--- Input records ---
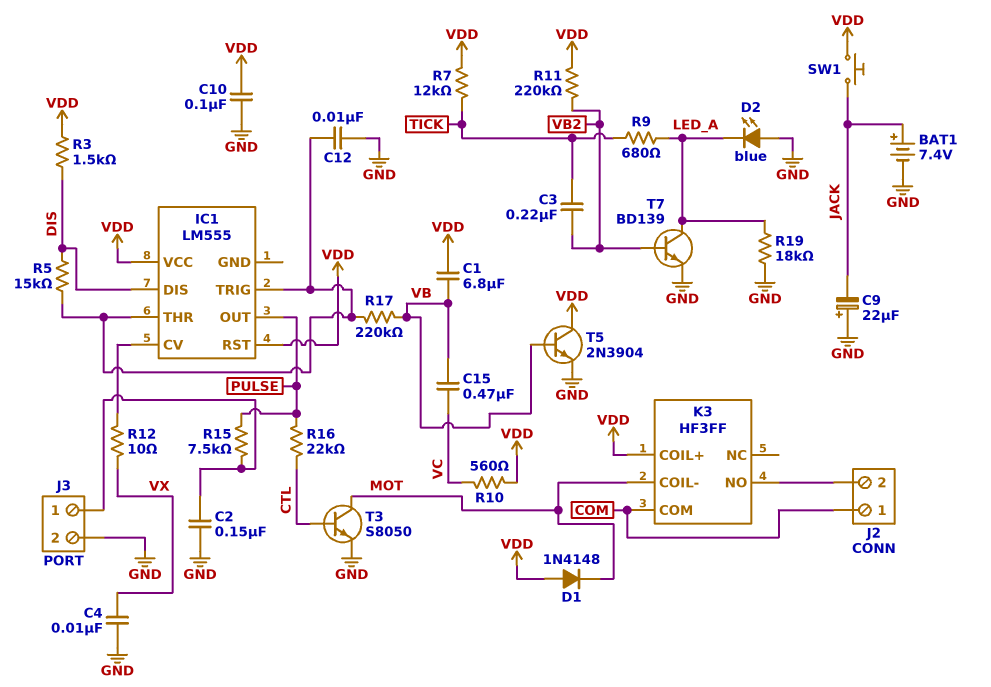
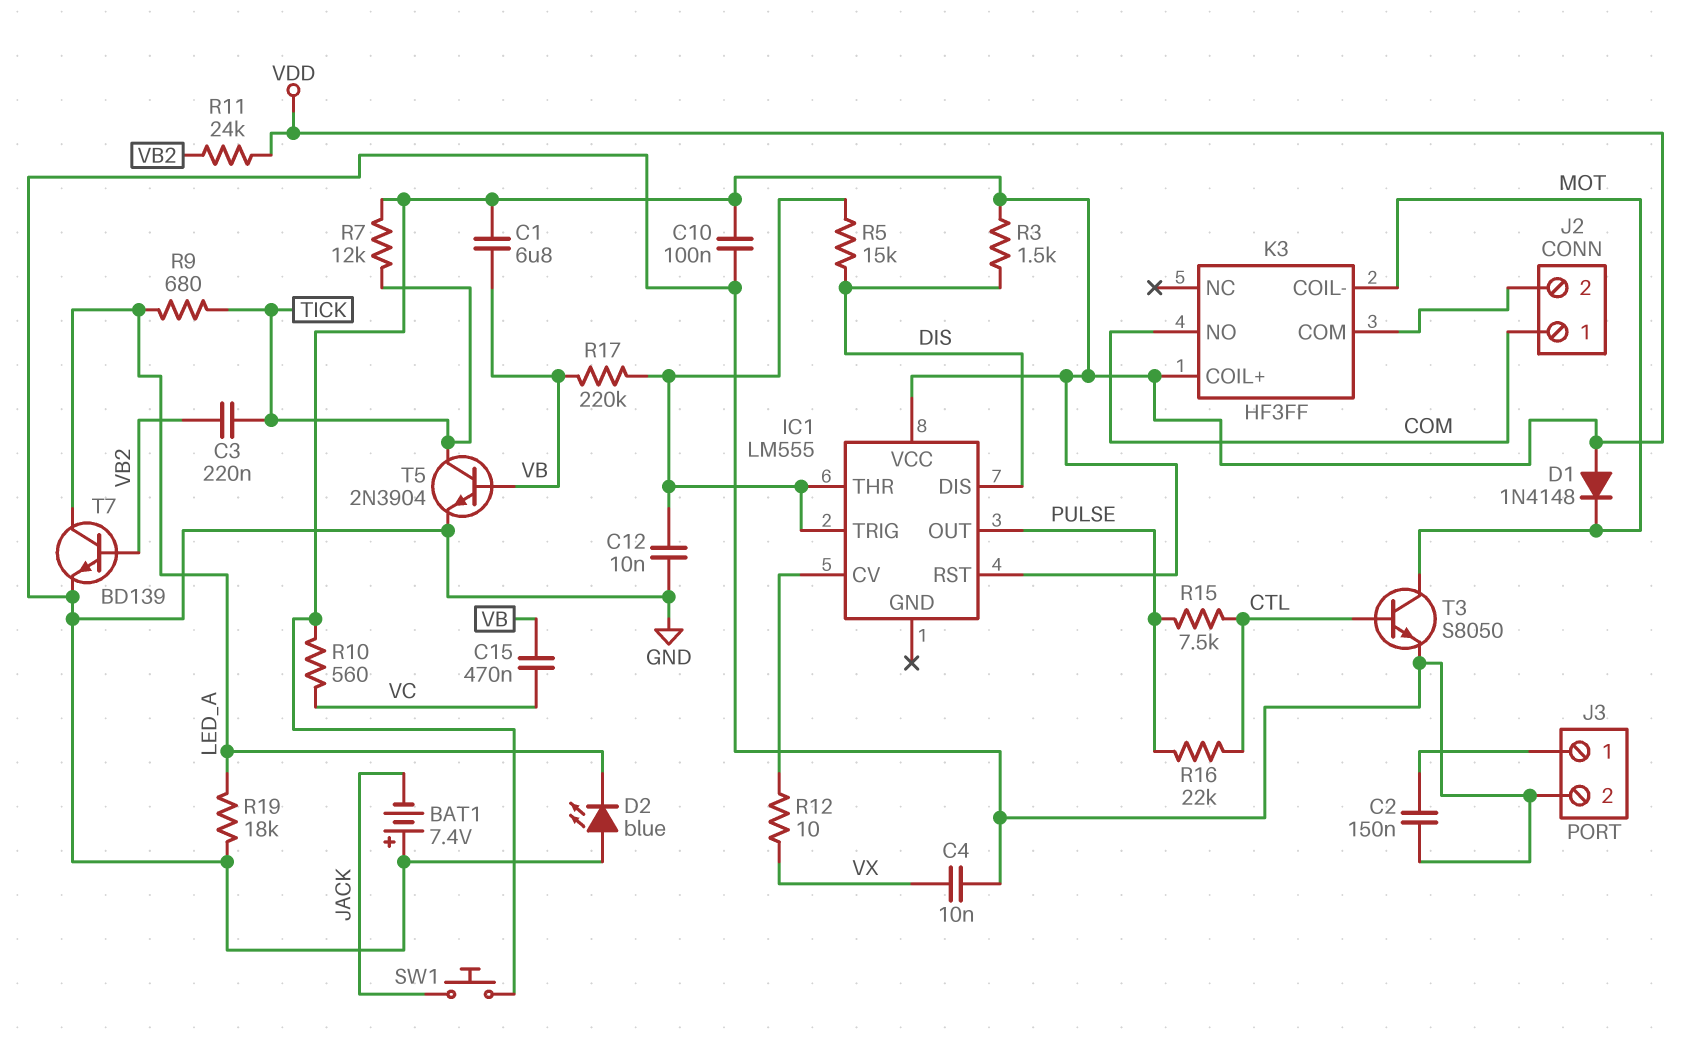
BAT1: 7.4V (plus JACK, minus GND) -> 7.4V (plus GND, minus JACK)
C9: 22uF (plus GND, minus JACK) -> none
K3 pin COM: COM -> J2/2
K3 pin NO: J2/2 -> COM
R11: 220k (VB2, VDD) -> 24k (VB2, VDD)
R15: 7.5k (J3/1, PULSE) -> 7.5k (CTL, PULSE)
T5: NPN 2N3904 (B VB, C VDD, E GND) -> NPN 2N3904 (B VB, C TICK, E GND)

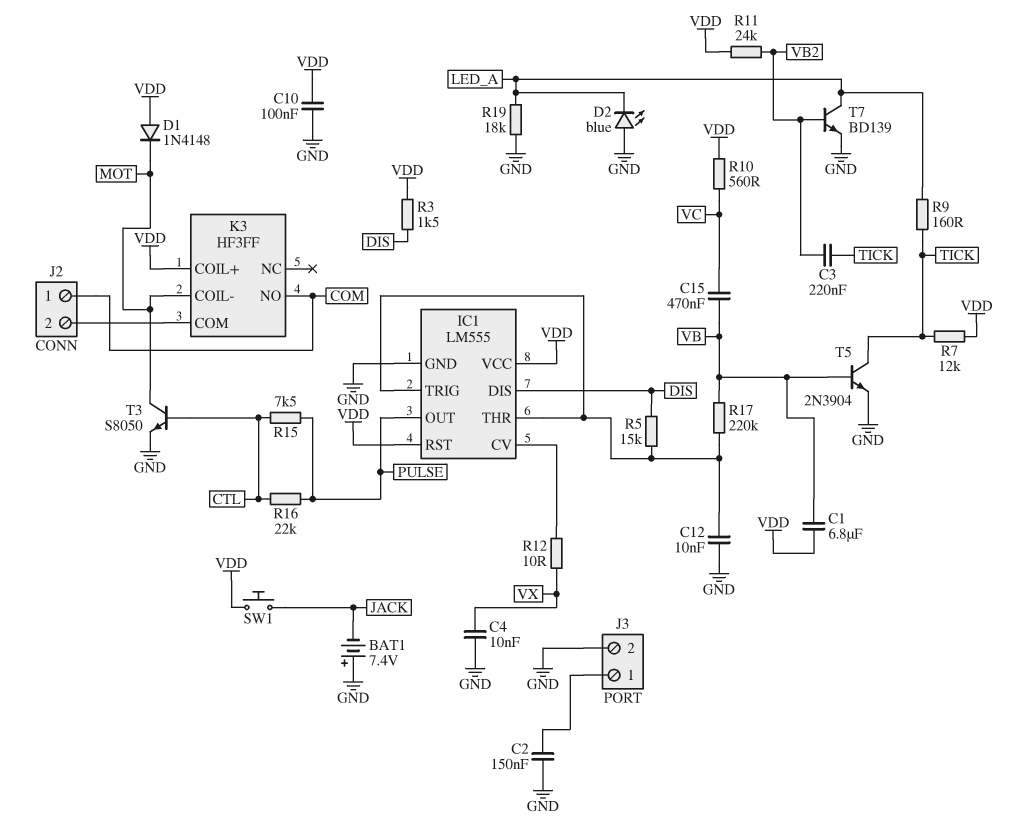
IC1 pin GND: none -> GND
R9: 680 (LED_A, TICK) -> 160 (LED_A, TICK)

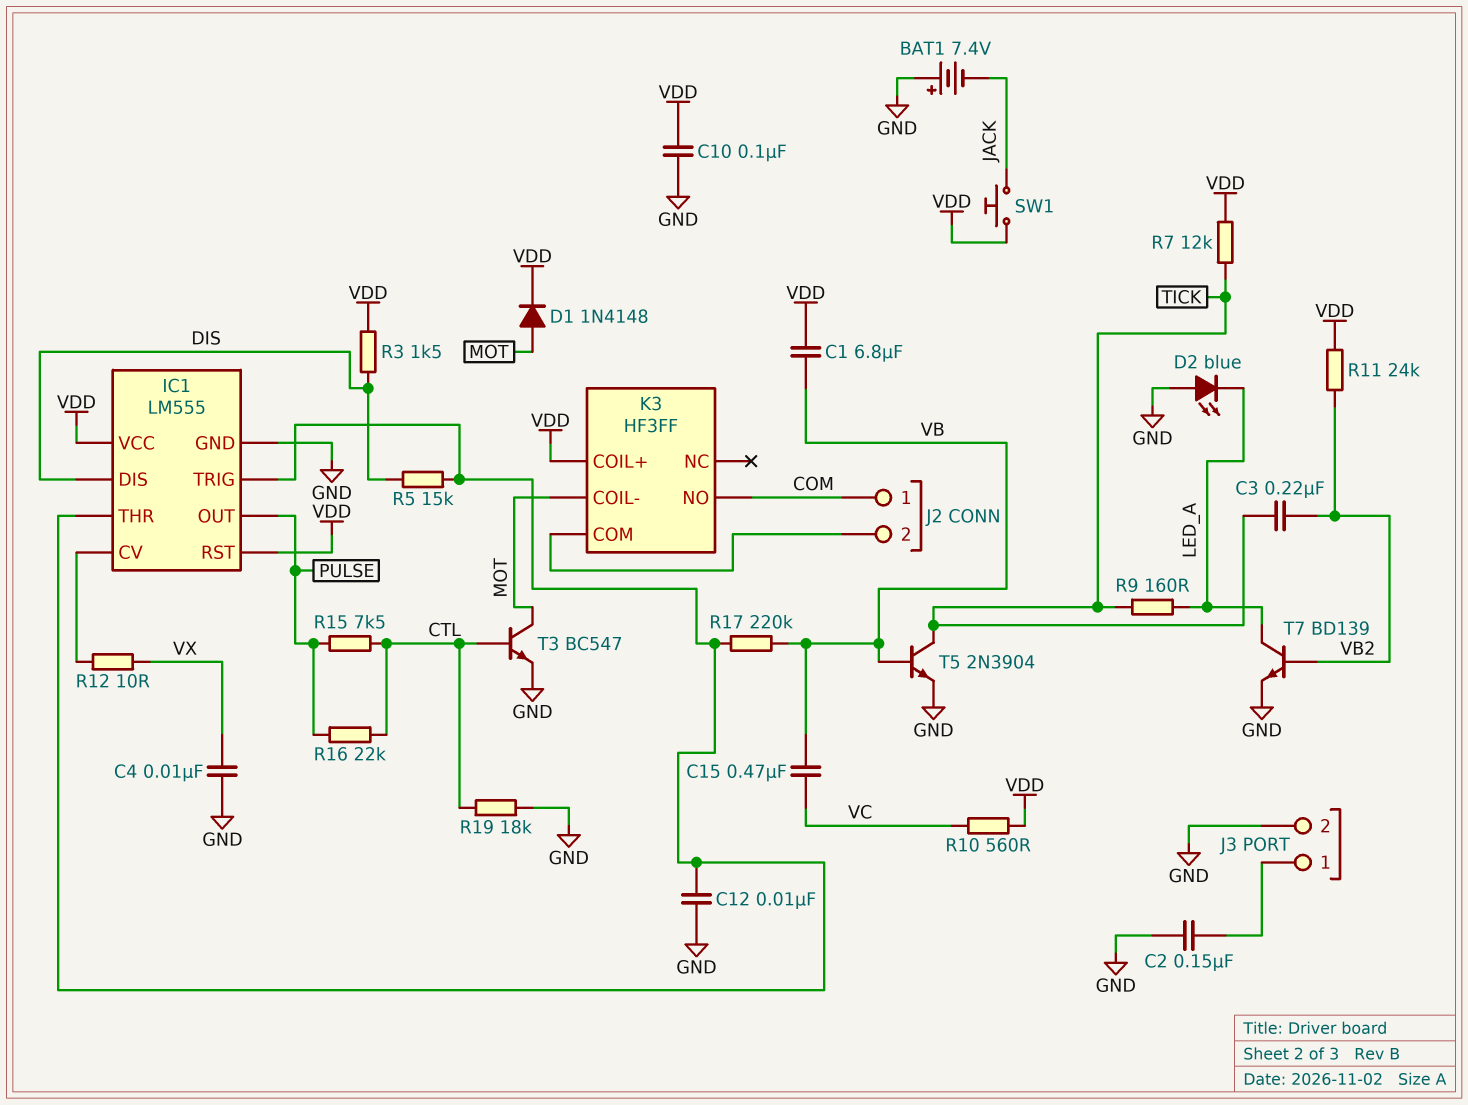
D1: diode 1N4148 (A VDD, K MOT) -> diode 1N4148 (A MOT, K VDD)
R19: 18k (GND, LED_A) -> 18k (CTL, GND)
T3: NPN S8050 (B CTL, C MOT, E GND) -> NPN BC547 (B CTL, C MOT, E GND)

--- Required action ---
Please state the number of lines in the data above that hold the word "JACK", without any other text.

--- Output of the task ---
2